### DATASET EXTRACT
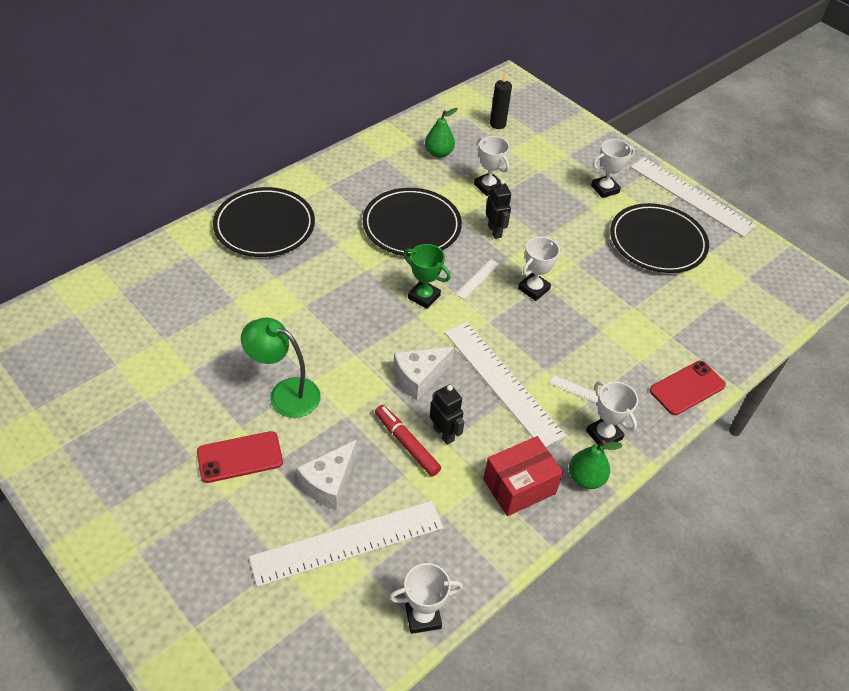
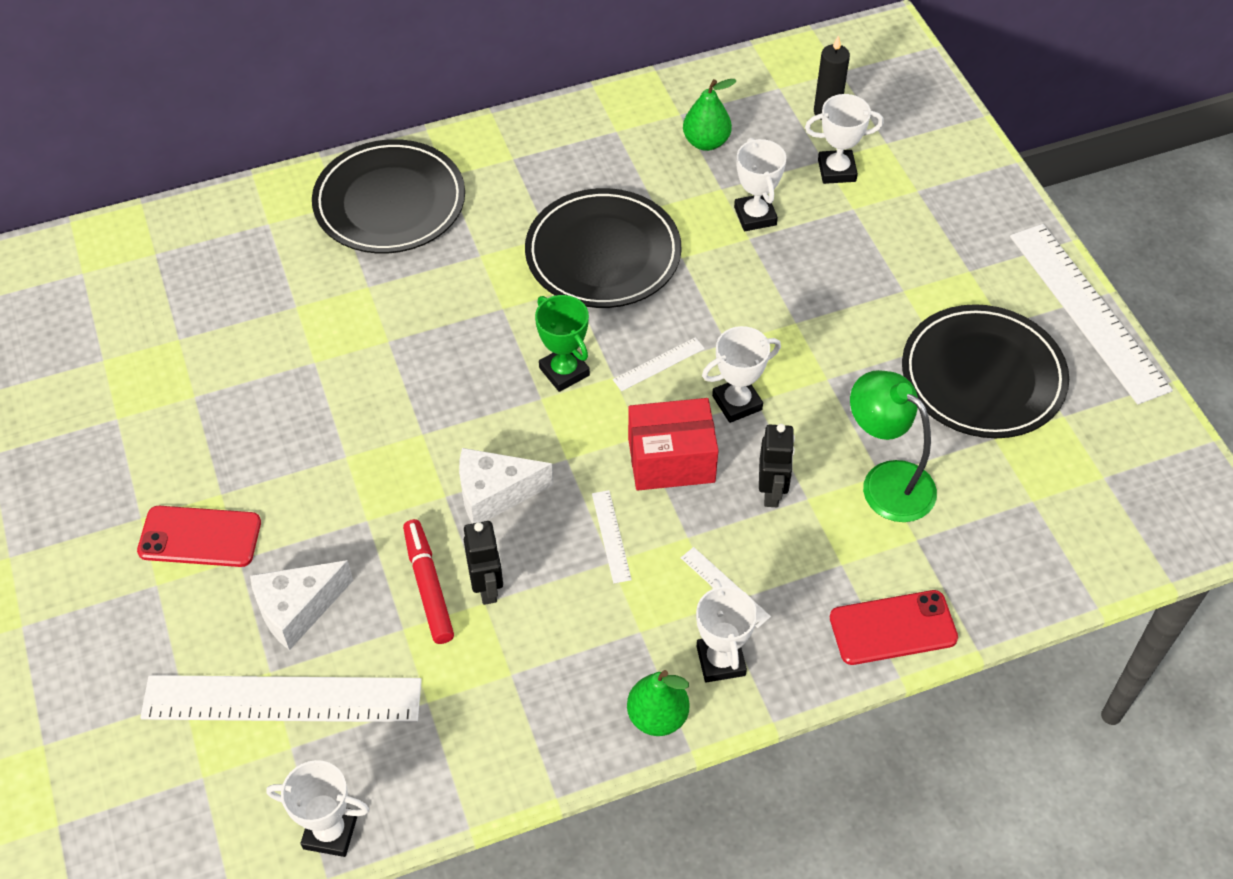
camera: 25 degrees right, 5 degrees up
(285, 393) = (300, 464): green lamp -> green lamp (886, 481)
(495, 231) = (726, 293): black robot -> black robot (772, 492)
(502, 382) = (611, 536): white ruler -> white ruler, size x0.41
(519, 486) = (554, 697): red box -> red box (671, 460)
(605, 189) = (945, 264): white trophy -> white trophy (836, 170)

### ACTION ITEM
What is needed here is each line above set down word for word, minus the images.

### TASK OUTPUT
camera: 25 degrees right, 5 degrees up
(285, 393) = (300, 464): green lamp -> green lamp (886, 481)
(495, 231) = (726, 293): black robot -> black robot (772, 492)
(502, 382) = (611, 536): white ruler -> white ruler, size x0.41
(519, 486) = (554, 697): red box -> red box (671, 460)
(605, 189) = (945, 264): white trophy -> white trophy (836, 170)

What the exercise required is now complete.